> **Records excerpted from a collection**

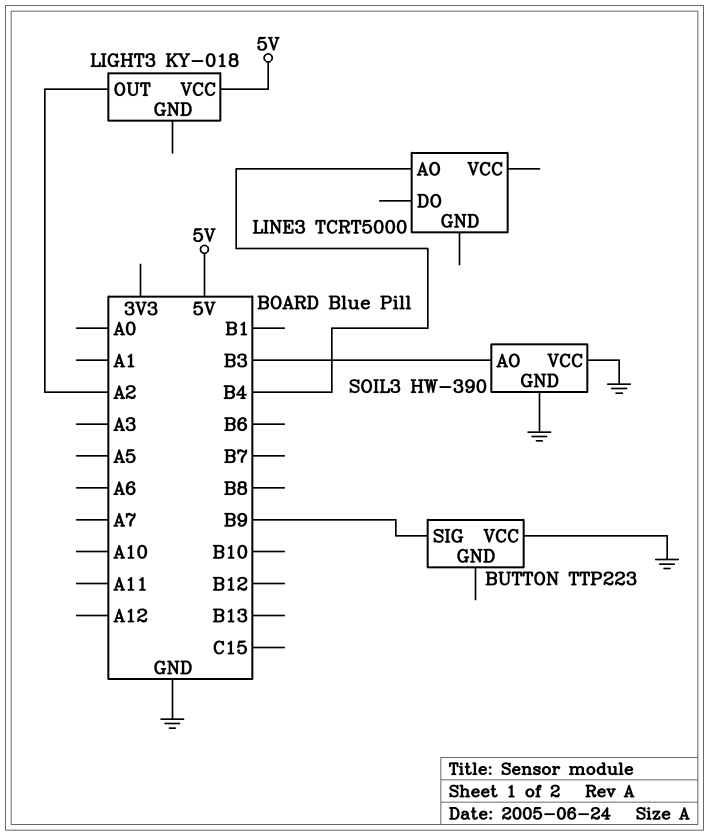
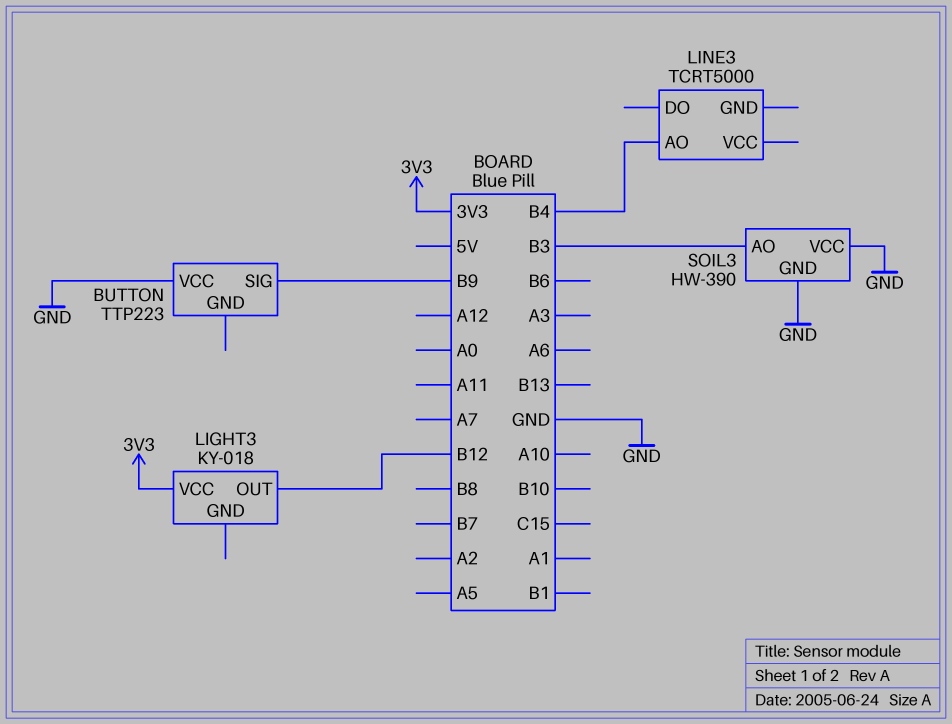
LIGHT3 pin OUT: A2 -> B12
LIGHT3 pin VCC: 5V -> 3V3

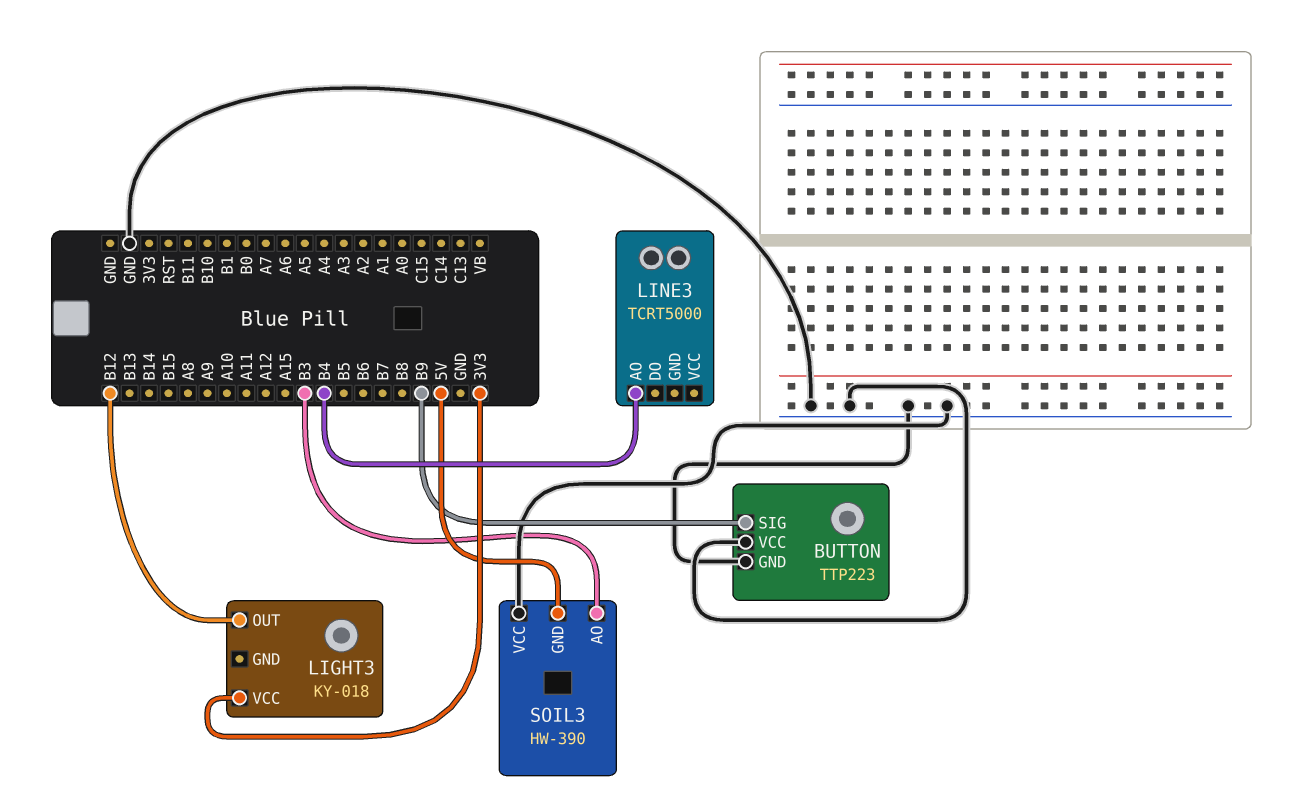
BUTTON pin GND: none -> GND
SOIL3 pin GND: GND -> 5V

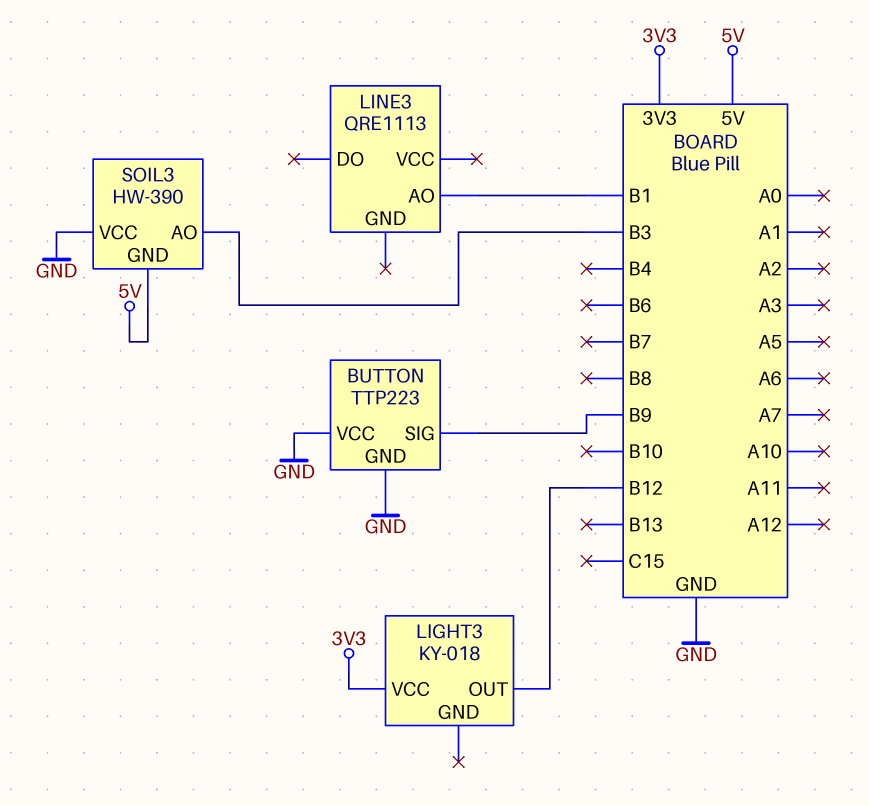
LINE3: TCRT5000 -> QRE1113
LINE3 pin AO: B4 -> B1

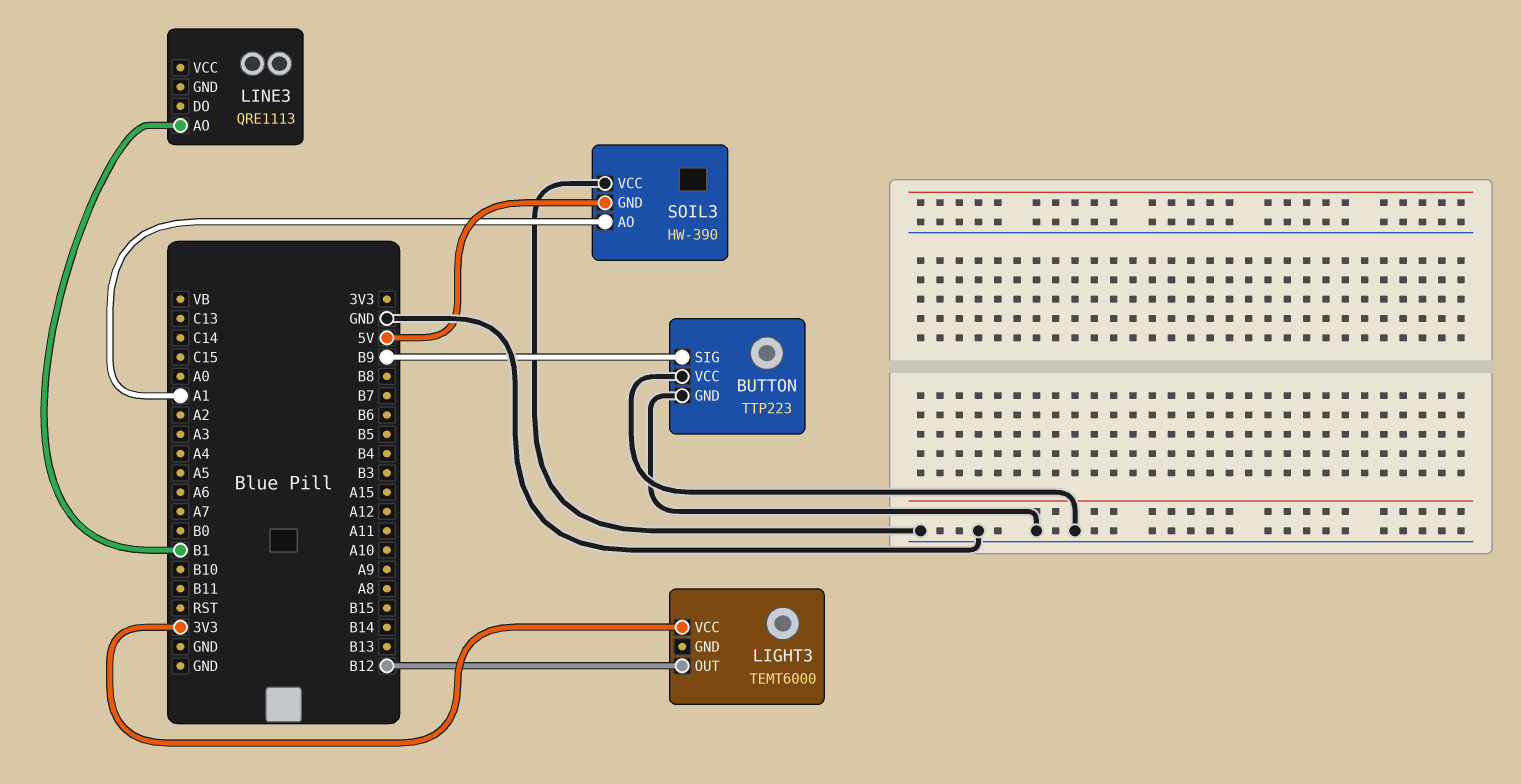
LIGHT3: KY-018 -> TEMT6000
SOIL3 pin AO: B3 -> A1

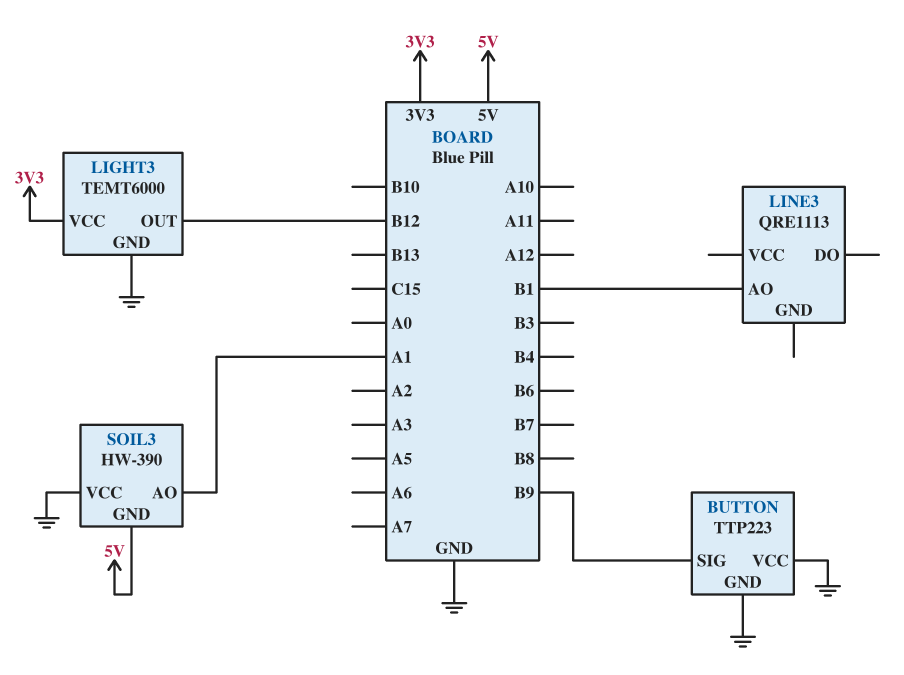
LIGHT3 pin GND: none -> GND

* * *

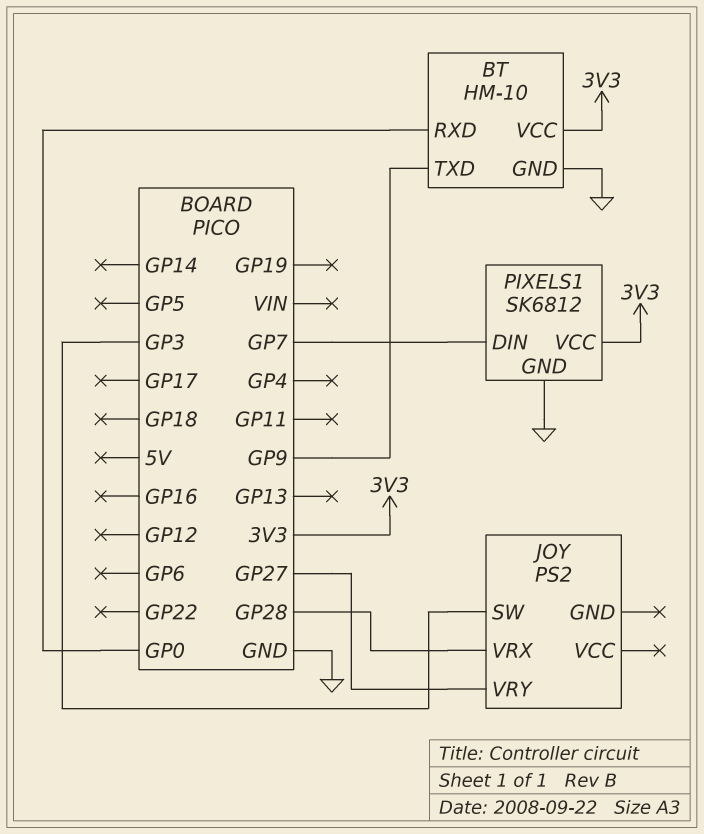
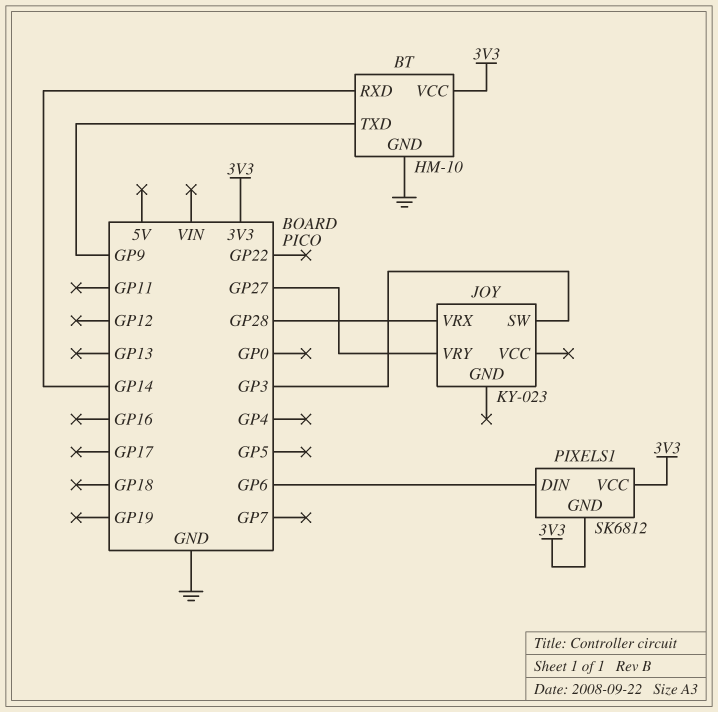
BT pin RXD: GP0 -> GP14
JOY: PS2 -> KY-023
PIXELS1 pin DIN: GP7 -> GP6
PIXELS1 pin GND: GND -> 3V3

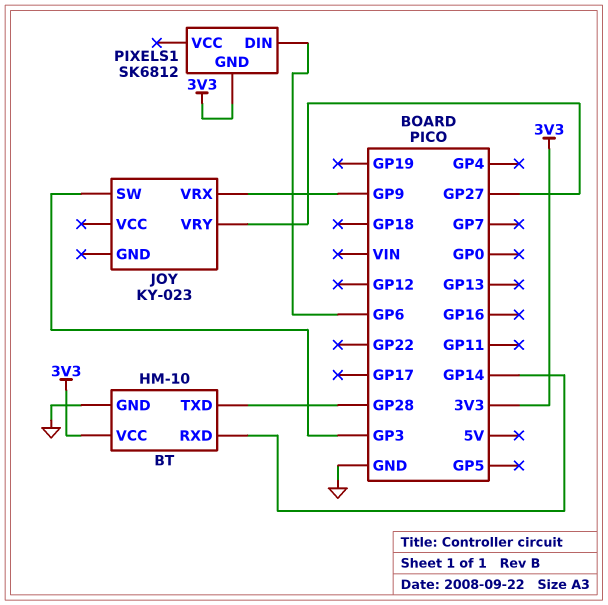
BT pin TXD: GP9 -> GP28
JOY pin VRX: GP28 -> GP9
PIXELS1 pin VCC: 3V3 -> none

> **What to produce**
Line for line, output the entries above from the line with "LIGHT3 pin OUT: A2 -> B12" to the line with "LIGHT3 pin GND: none -> GND", both included, and nothing more. Skip pictures.

> **Your response**
LIGHT3 pin OUT: A2 -> B12
LIGHT3 pin VCC: 5V -> 3V3

BUTTON pin GND: none -> GND
SOIL3 pin GND: GND -> 5V

LINE3: TCRT5000 -> QRE1113
LINE3 pin AO: B4 -> B1

LIGHT3: KY-018 -> TEMT6000
SOIL3 pin AO: B3 -> A1

LIGHT3 pin GND: none -> GND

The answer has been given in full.